What this task involves
Every entry should be returned unchanged, with the pictures omitted.

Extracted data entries
┄┄┄┄┄┄

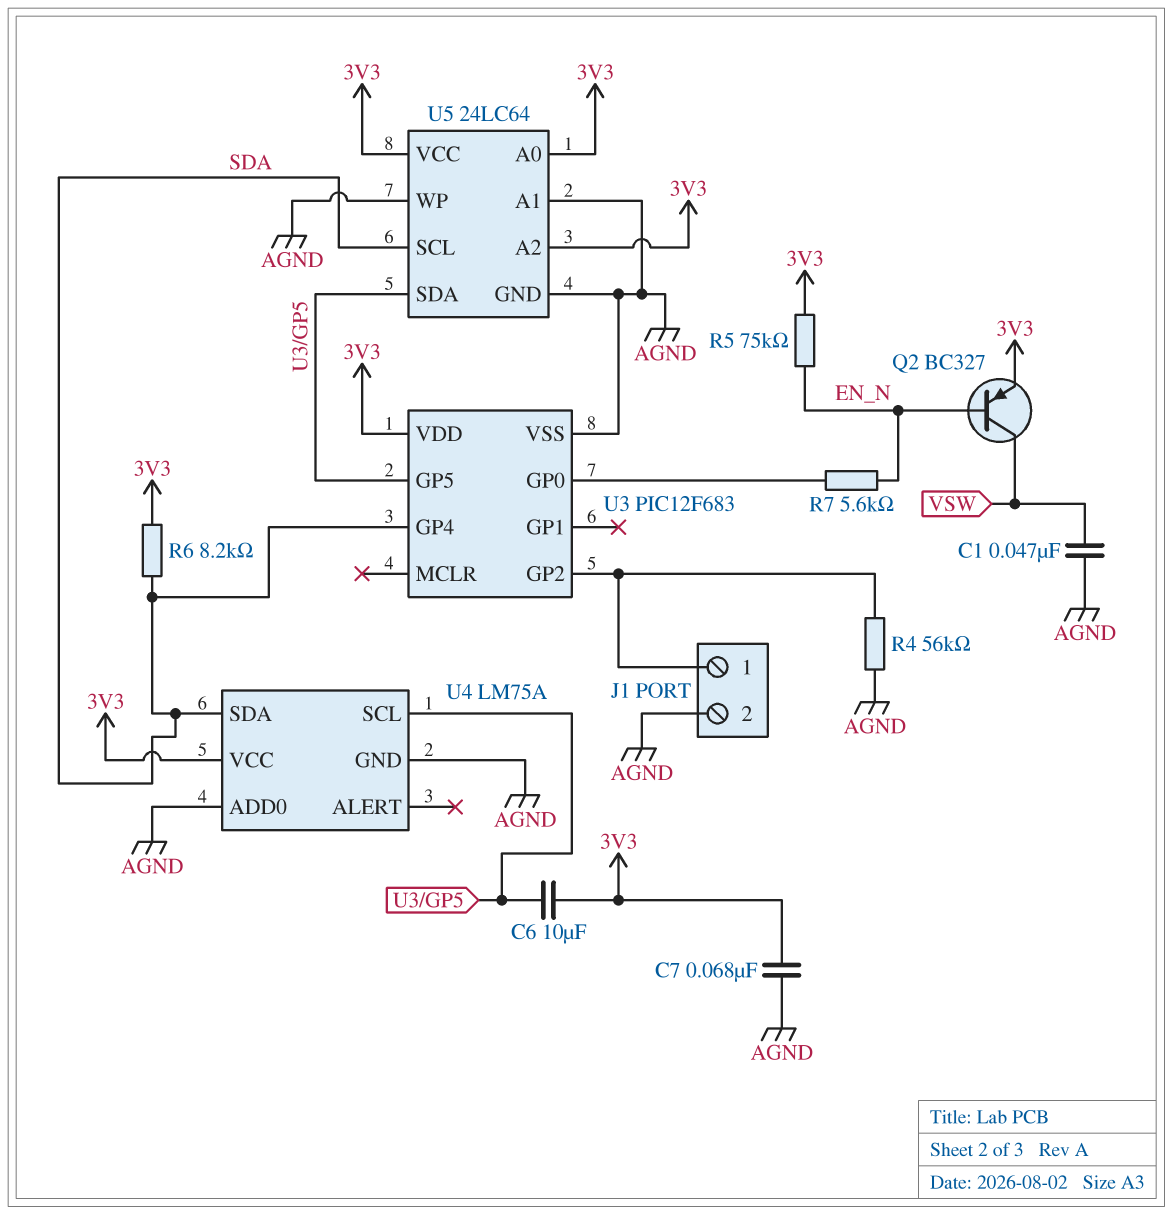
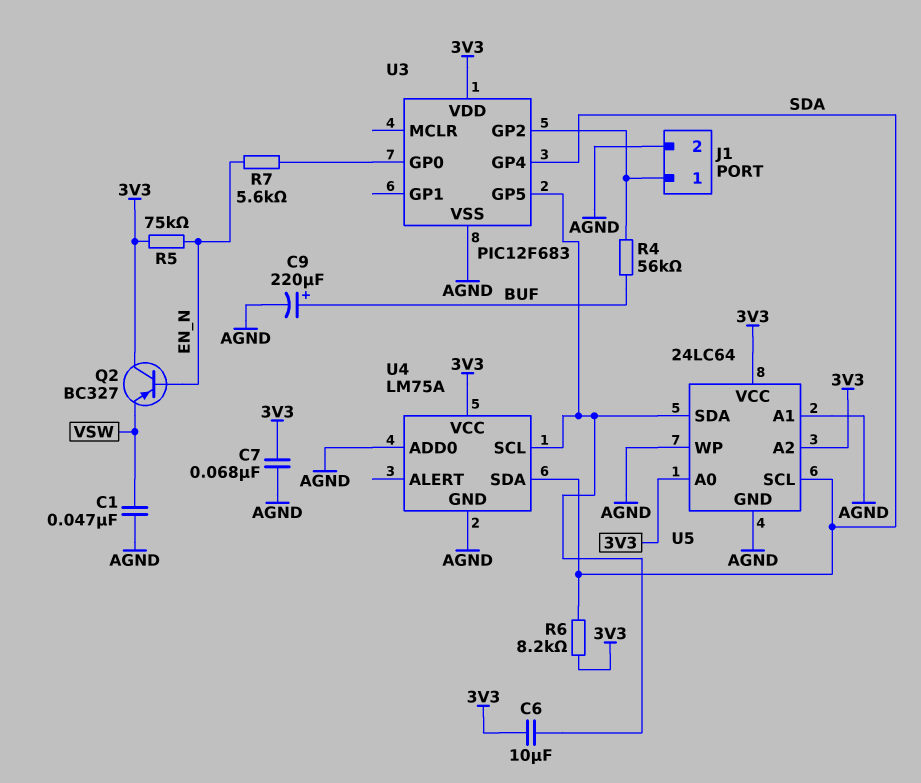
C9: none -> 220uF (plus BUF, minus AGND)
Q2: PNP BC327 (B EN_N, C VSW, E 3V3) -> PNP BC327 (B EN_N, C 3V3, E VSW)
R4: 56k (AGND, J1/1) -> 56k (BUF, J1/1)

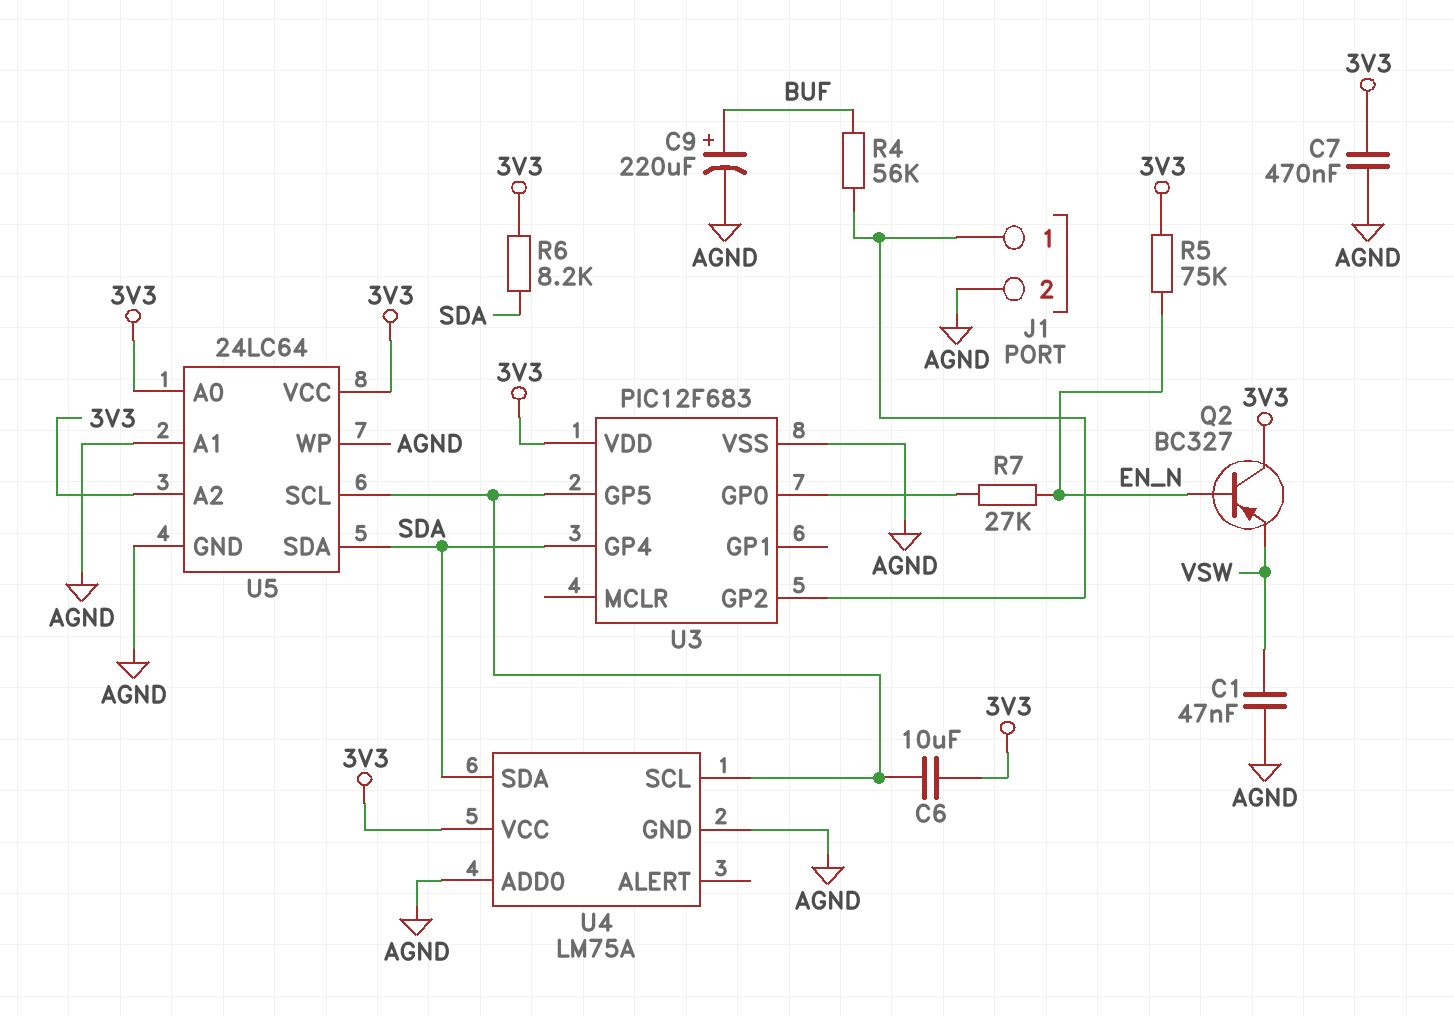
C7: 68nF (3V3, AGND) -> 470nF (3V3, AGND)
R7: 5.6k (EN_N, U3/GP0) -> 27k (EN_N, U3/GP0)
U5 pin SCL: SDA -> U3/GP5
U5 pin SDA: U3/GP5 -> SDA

┄┄┄┄┄┄

Worked solution
C9: none -> 220uF (plus BUF, minus AGND)
Q2: PNP BC327 (B EN_N, C VSW, E 3V3) -> PNP BC327 (B EN_N, C 3V3, E VSW)
R4: 56k (AGND, J1/1) -> 56k (BUF, J1/1)

C7: 68nF (3V3, AGND) -> 470nF (3V3, AGND)
R7: 5.6k (EN_N, U3/GP0) -> 27k (EN_N, U3/GP0)
U5 pin SCL: SDA -> U3/GP5
U5 pin SDA: U3/GP5 -> SDA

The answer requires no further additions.